Could you transcribe all of the data exactly and skip any pictures?

(Object correspondence data)
^^^^
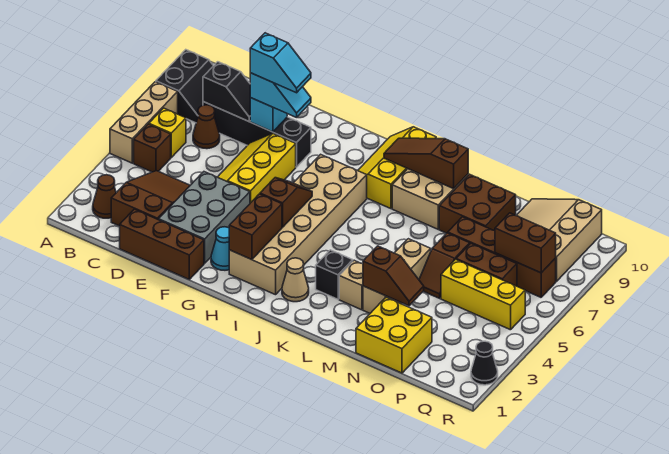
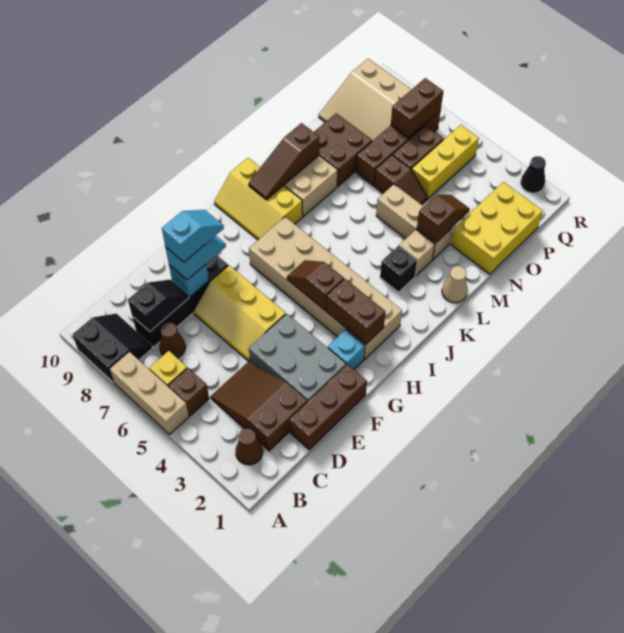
cyan cone G2 level 1 -> cyan brick G2 level 1
tan cone J2 level 1 -> tan cone L1 level 1
yellow brick N1:O2 level 1 -> yellow brick N1:P2 level 1

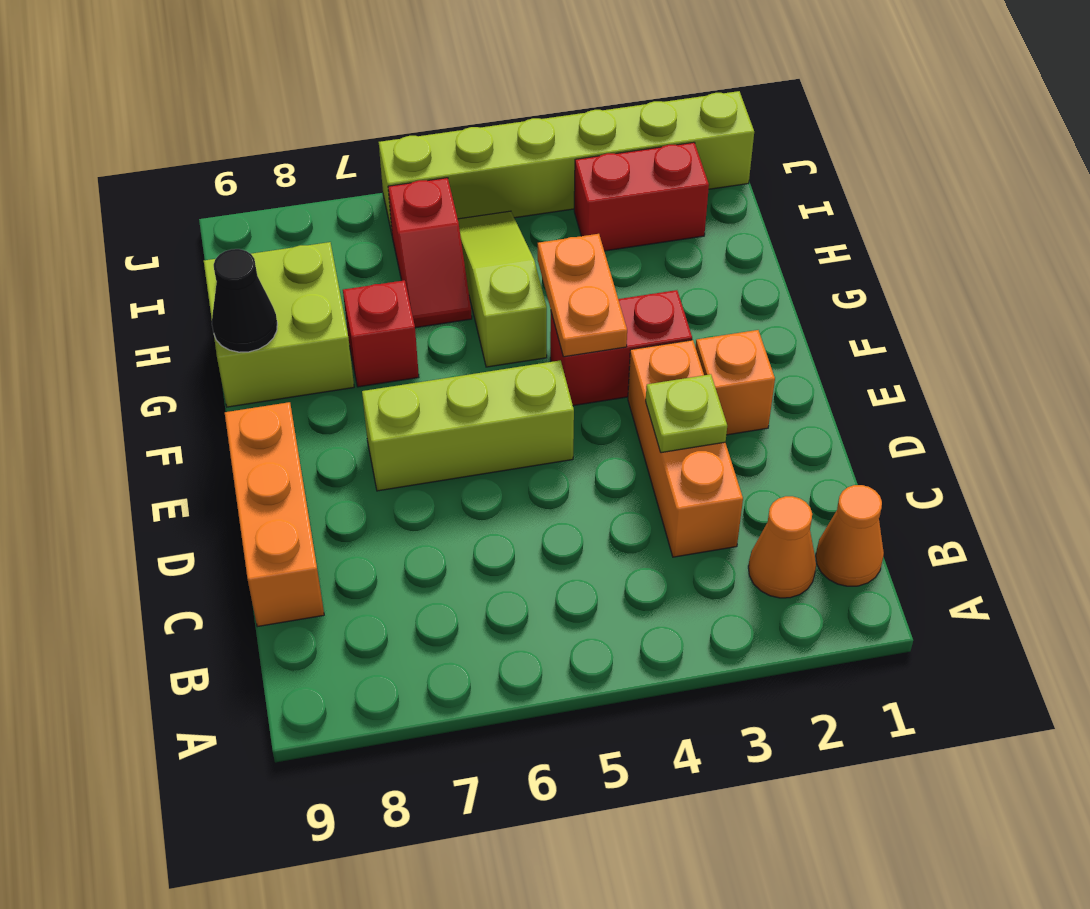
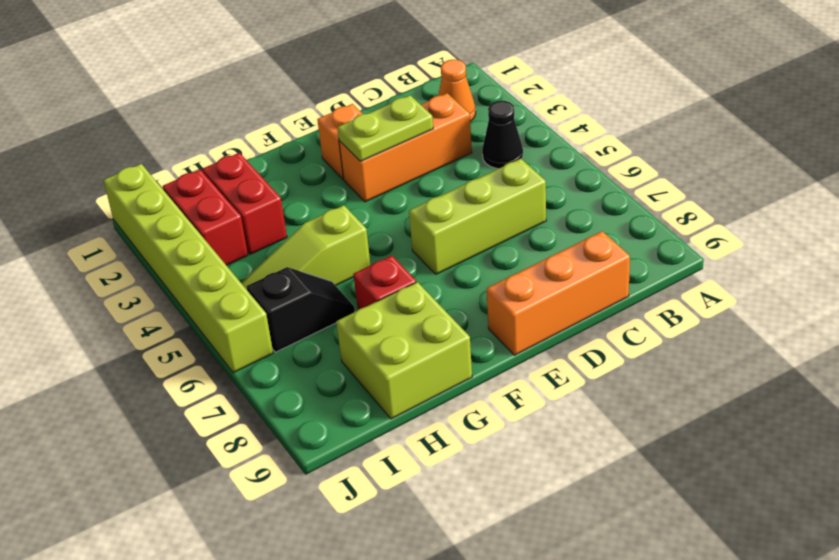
orange cone B1 level 1 -> none
lime plate D3 level 2 -> lime plate D3:E3 level 2
lime brick E5:E7 level 1 -> lime brick C6:E6 level 1
red brick F3:F4 level 1 -> red brick H2:H3 level 1
orange plate F4:G4 level 2 -> none
black cone G9 level 2 -> black cone B4 level 1
red slope H6:I6 level 1 top I -> black slope H6:I6 level 1 top I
^^^^
SOLUTION FOR THIS EXERCISE =>
cyan cone G2 level 1 -> cyan brick G2 level 1
tan cone J2 level 1 -> tan cone L1 level 1
yellow brick N1:O2 level 1 -> yellow brick N1:P2 level 1

orange cone B1 level 1 -> none
lime plate D3 level 2 -> lime plate D3:E3 level 2
lime brick E5:E7 level 1 -> lime brick C6:E6 level 1
red brick F3:F4 level 1 -> red brick H2:H3 level 1
orange plate F4:G4 level 2 -> none
black cone G9 level 2 -> black cone B4 level 1
red slope H6:I6 level 1 top I -> black slope H6:I6 level 1 top I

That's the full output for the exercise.